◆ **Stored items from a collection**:
Segment Open
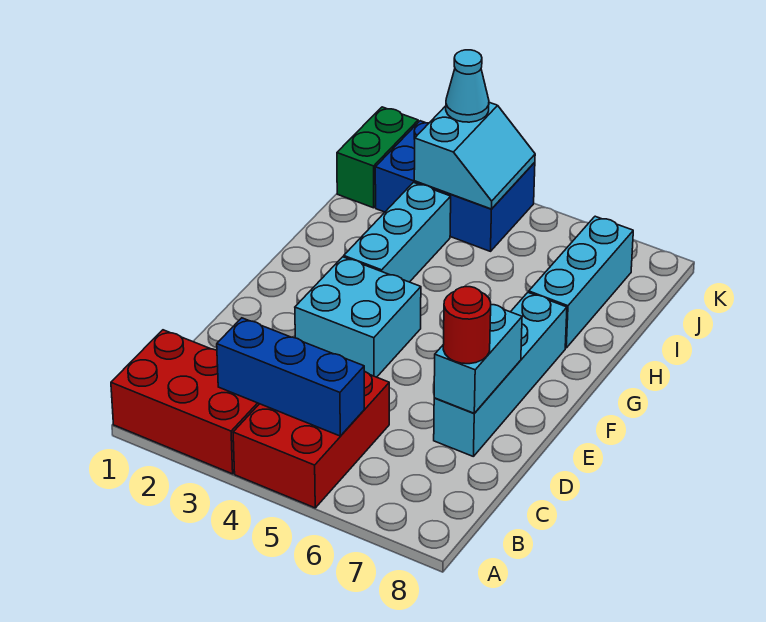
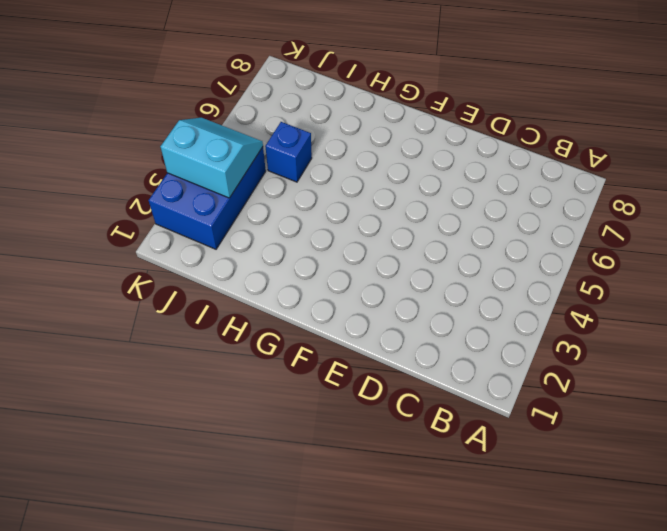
blue brick I5 level 1 -> none
none -> red brick A1:B3 level 1
none -> red brick A4:C5 level 1
none -> cyan brick D7:G7 level 1

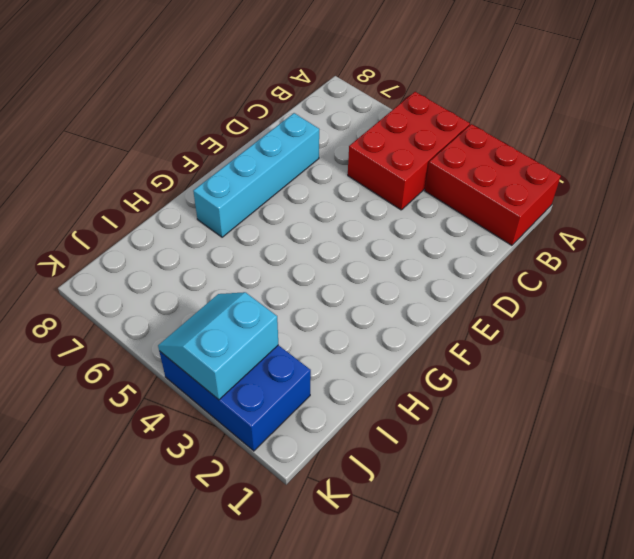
none -> cyan brick E3:F4 level 1
none -> cyan brick G3:I3 level 1
none -> cyan brick H7:J7 level 1

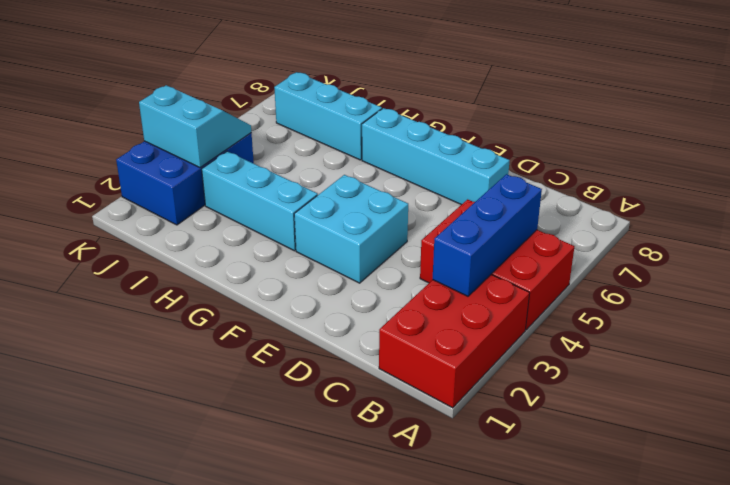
none -> green brick J1:K1 level 1
none -> cyan brick D7:E7 level 2
none -> red round brick D7 level 3

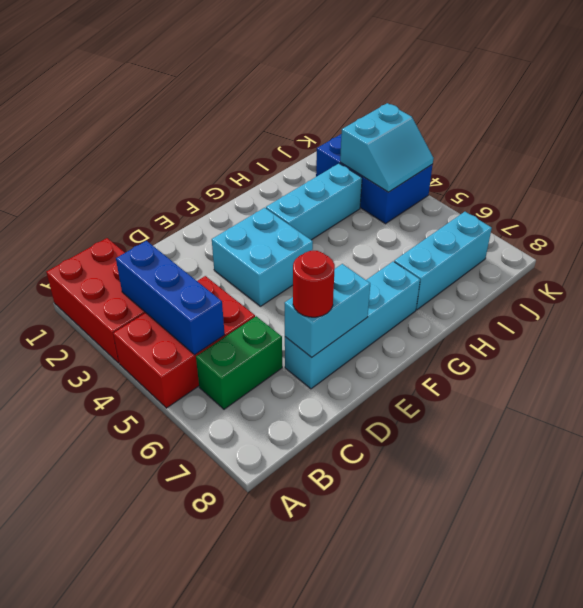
green brick B6:C6 level 1 -> green brick J1:K1 level 1
none -> cyan cone K3 level 3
Segment Closed
◆ **YOUR ASSIGNMENT**: Write out the records above exactly as they stand, leaving out every picture.

◆ **ANSWER TO THE EXERCISE**:
blue brick I5 level 1 -> none
none -> red brick A1:B3 level 1
none -> red brick A4:C5 level 1
none -> cyan brick D7:G7 level 1

none -> cyan brick E3:F4 level 1
none -> cyan brick G3:I3 level 1
none -> cyan brick H7:J7 level 1

none -> green brick J1:K1 level 1
none -> cyan brick D7:E7 level 2
none -> red round brick D7 level 3

green brick B6:C6 level 1 -> green brick J1:K1 level 1
none -> cyan cone K3 level 3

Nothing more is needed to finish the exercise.